### Problem description
Using the records below, write out only the lines from the line containing "brown calculator: 3 -> 1" up to and including the line containing "blue traffic cone: 2 -> 0", exactly, with no pictures.

### Provided data
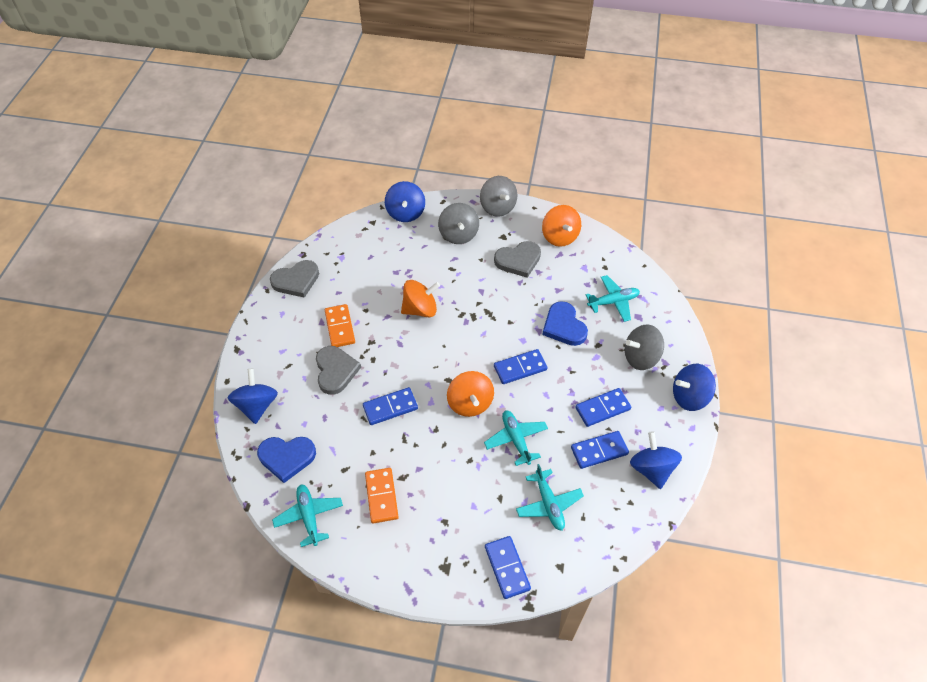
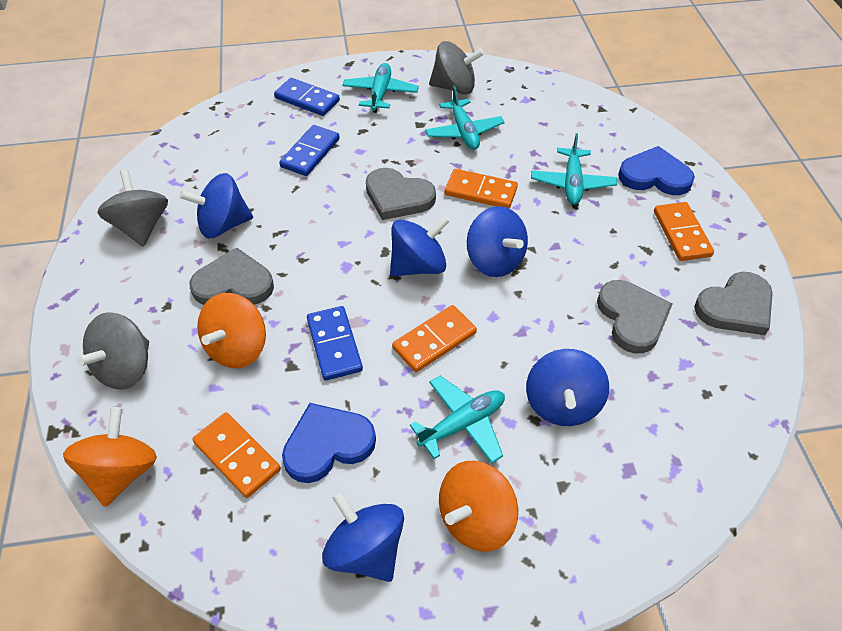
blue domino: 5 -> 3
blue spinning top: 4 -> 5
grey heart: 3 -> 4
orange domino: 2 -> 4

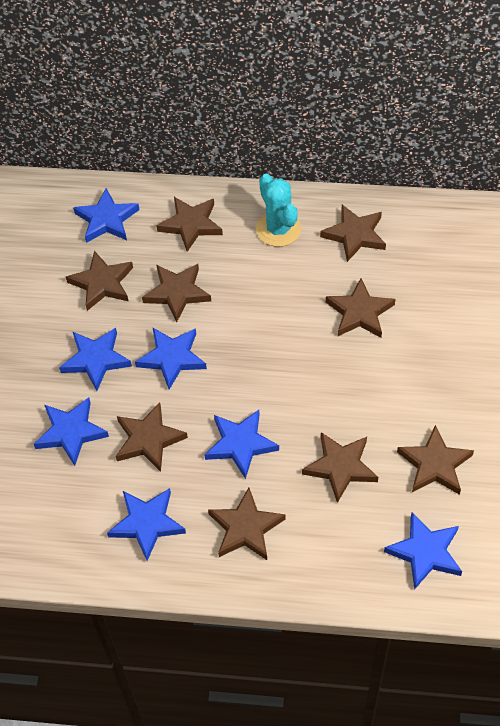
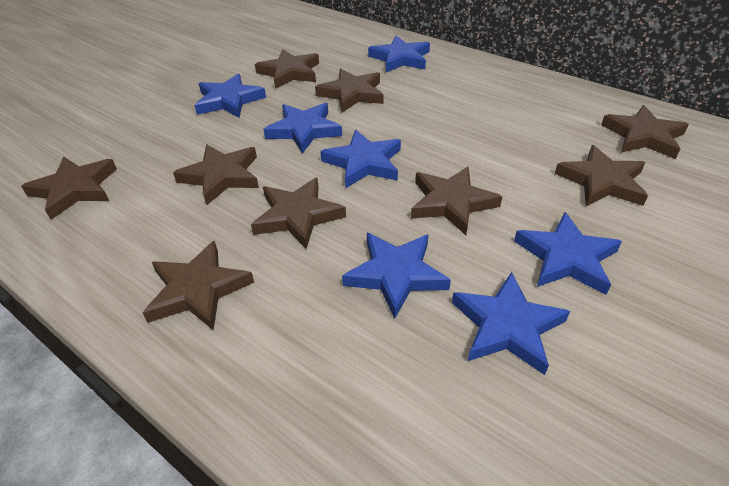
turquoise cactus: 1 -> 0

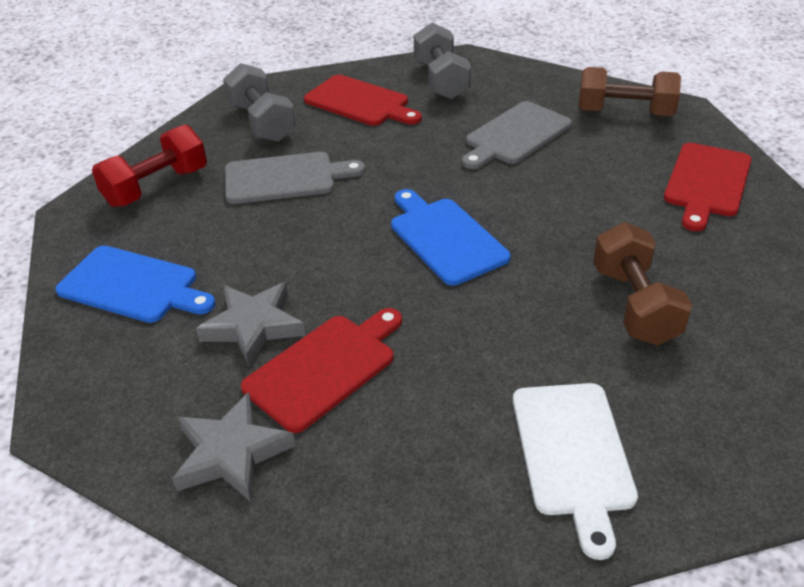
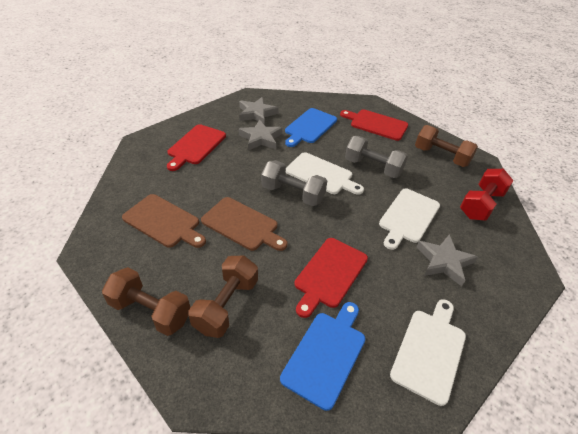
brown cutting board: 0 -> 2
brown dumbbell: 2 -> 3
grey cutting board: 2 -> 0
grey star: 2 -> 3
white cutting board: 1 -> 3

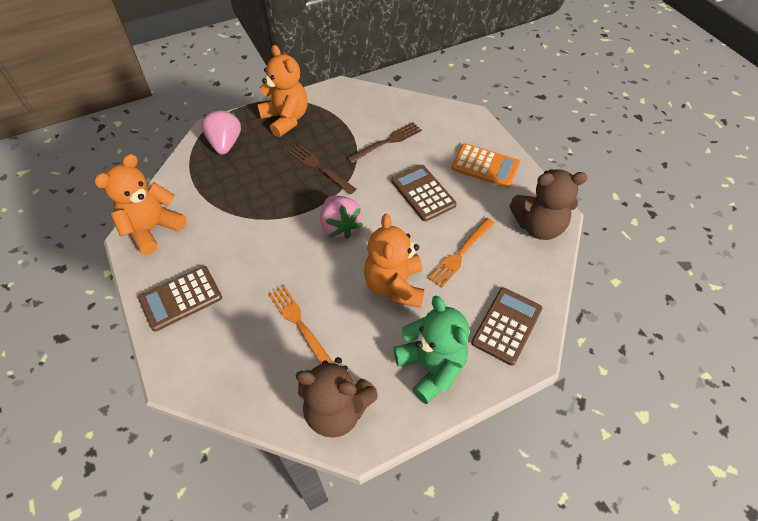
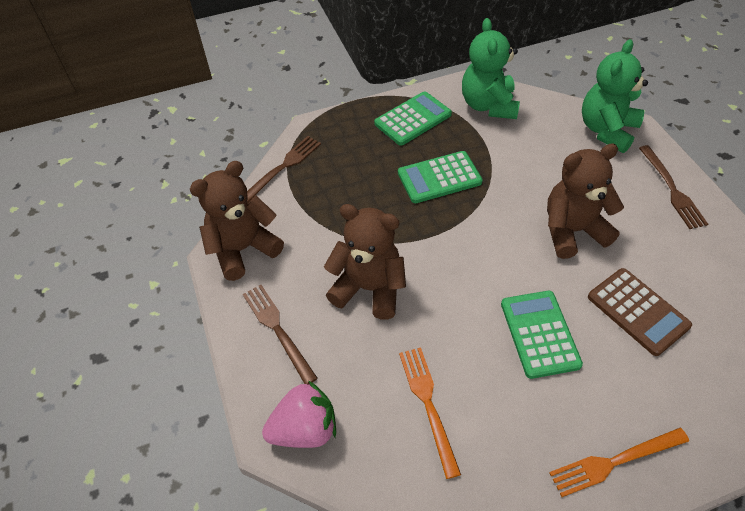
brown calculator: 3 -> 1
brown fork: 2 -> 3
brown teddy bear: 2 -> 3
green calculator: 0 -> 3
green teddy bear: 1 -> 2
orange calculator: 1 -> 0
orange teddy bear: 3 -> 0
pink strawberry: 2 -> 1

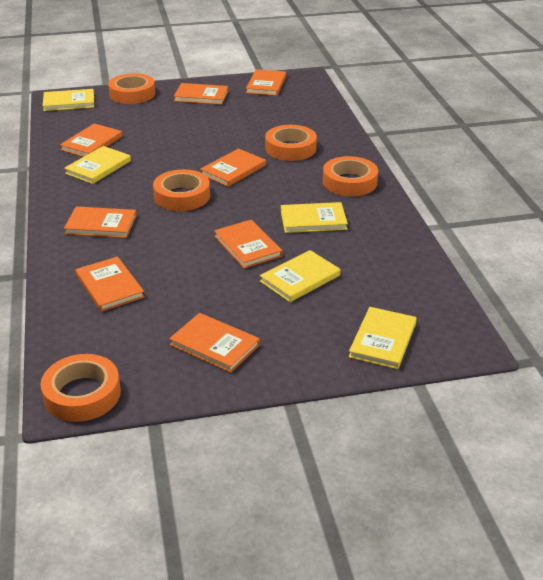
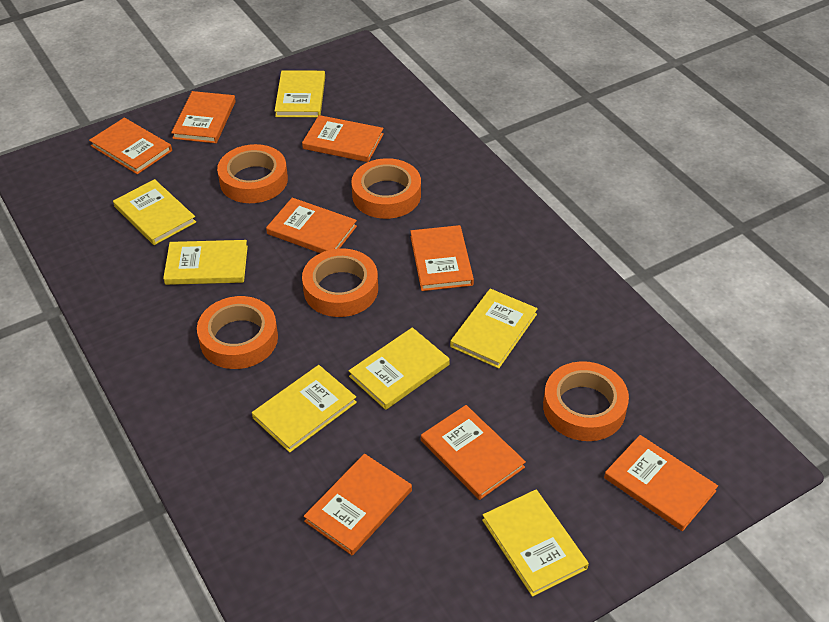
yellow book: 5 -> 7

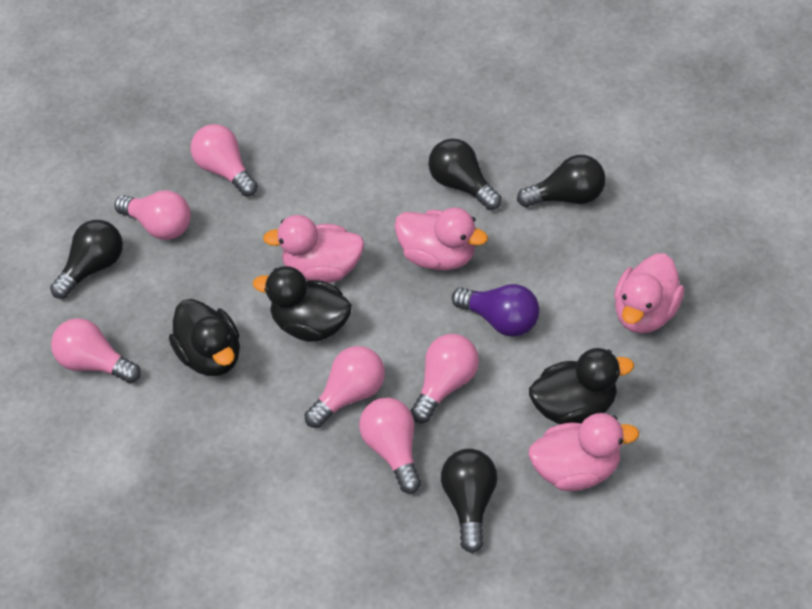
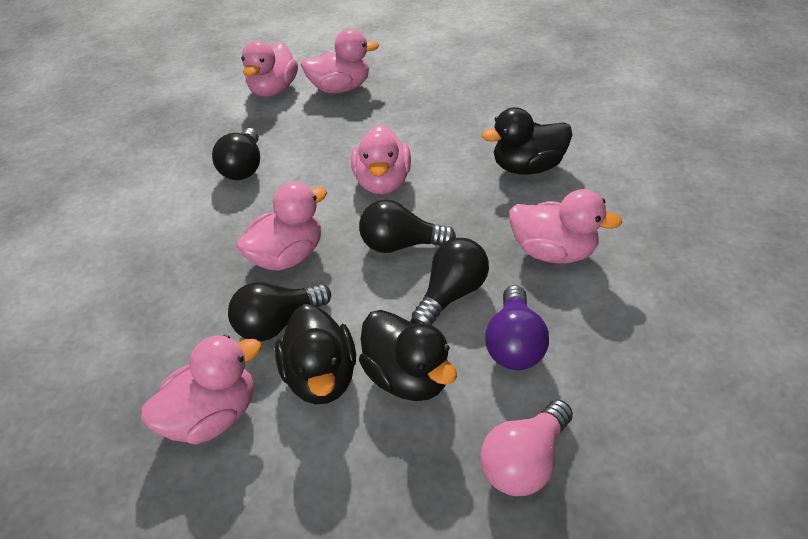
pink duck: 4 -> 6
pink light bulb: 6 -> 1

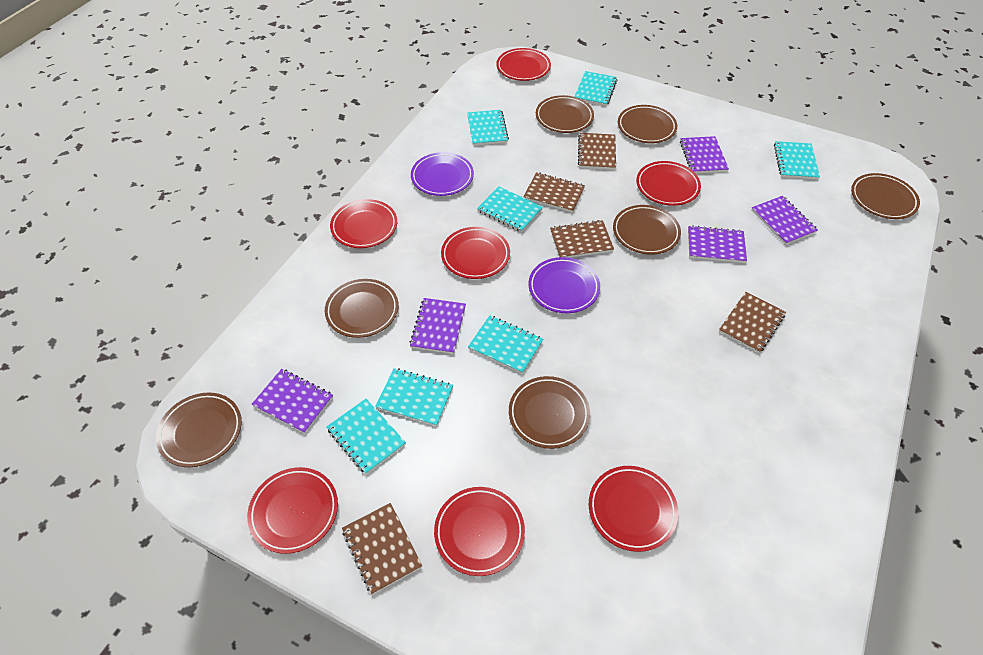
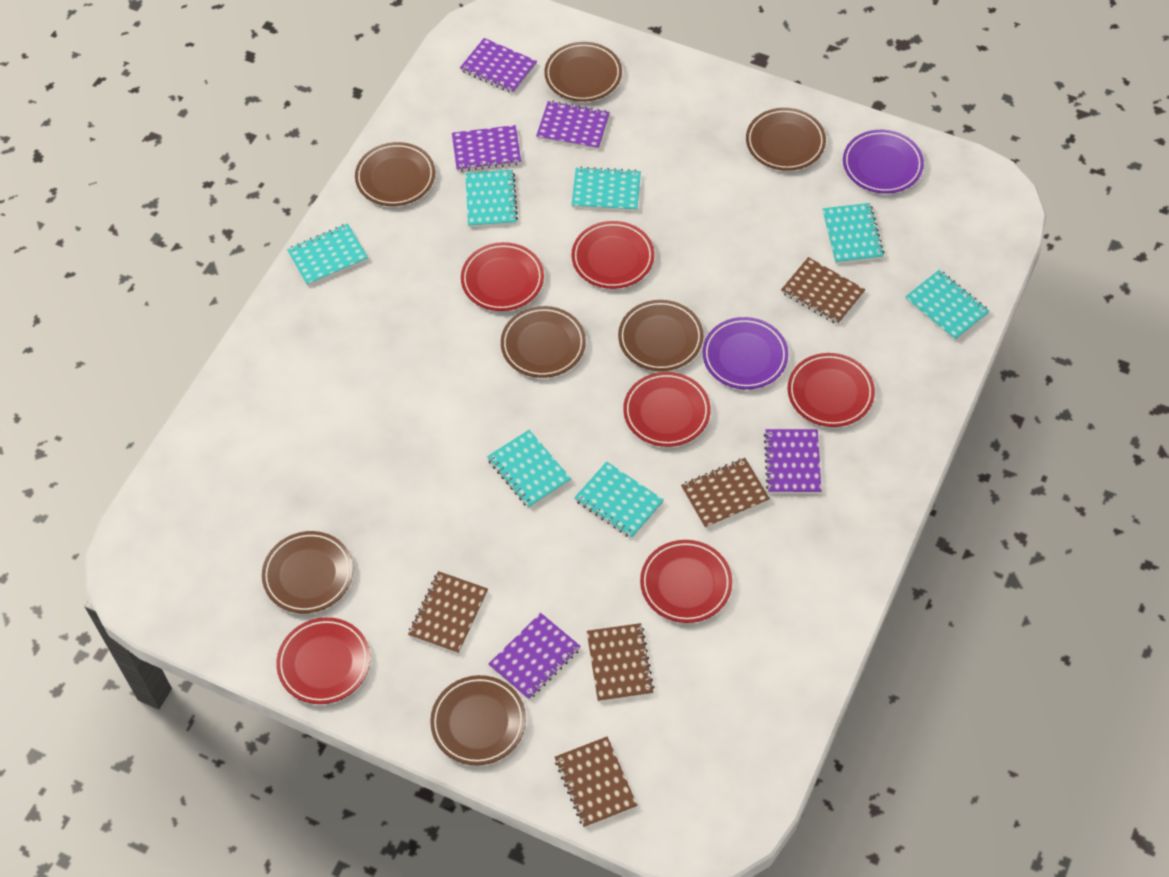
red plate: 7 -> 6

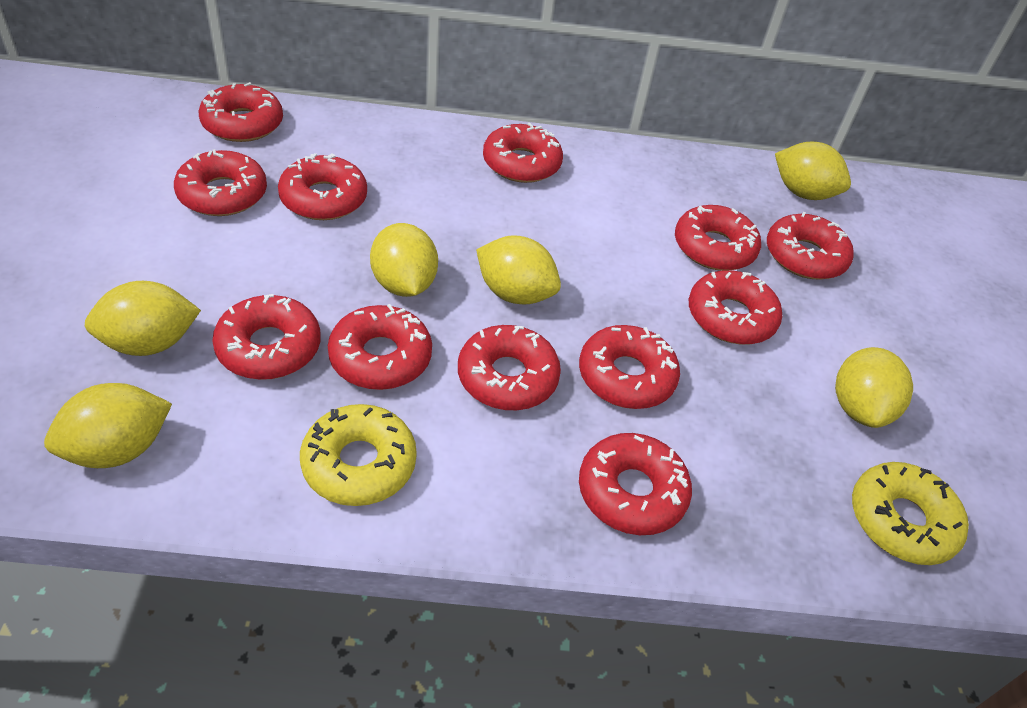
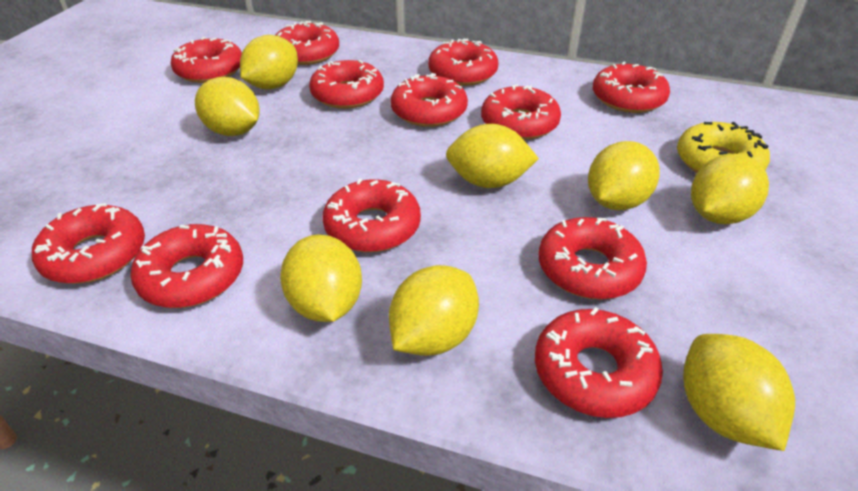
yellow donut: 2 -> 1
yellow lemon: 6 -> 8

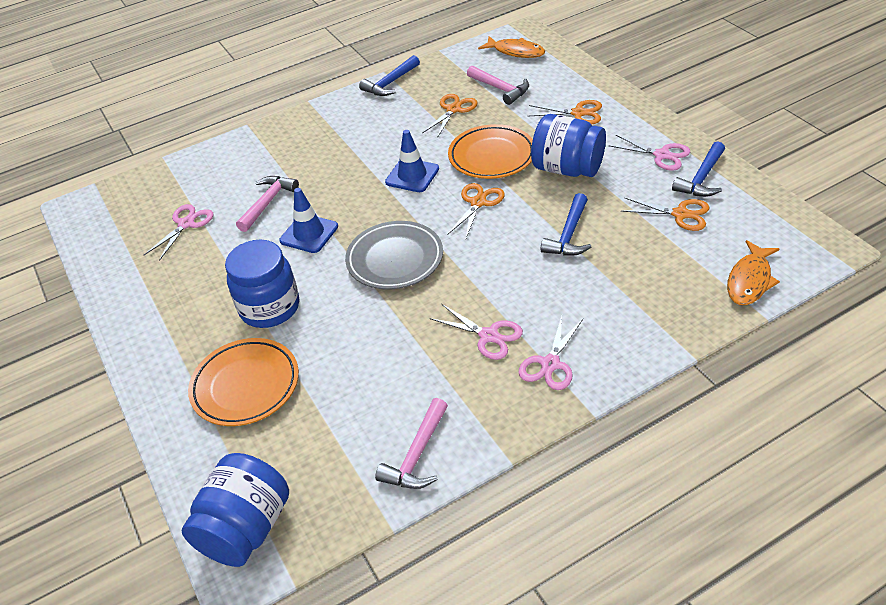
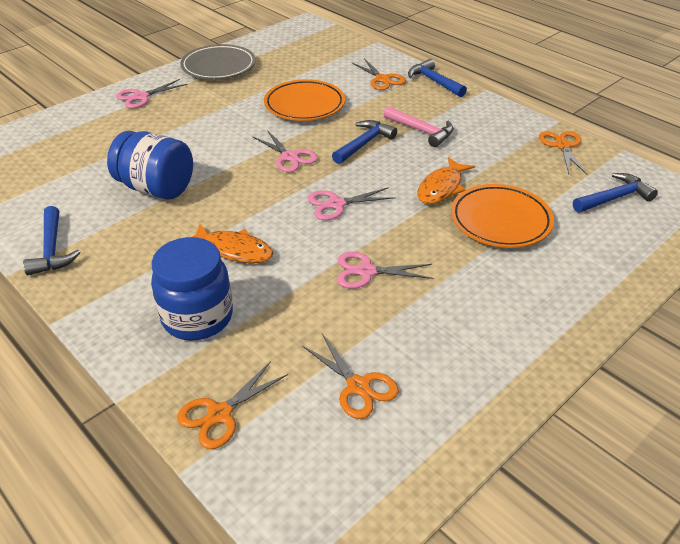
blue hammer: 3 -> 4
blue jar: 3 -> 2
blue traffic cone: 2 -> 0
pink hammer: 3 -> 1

### Expected answer
brown calculator: 3 -> 1
brown fork: 2 -> 3
brown teddy bear: 2 -> 3
green calculator: 0 -> 3
green teddy bear: 1 -> 2
orange calculator: 1 -> 0
orange teddy bear: 3 -> 0
pink strawberry: 2 -> 1

yellow book: 5 -> 7

pink duck: 4 -> 6
pink light bulb: 6 -> 1

red plate: 7 -> 6

yellow donut: 2 -> 1
yellow lemon: 6 -> 8

blue hammer: 3 -> 4
blue jar: 3 -> 2
blue traffic cone: 2 -> 0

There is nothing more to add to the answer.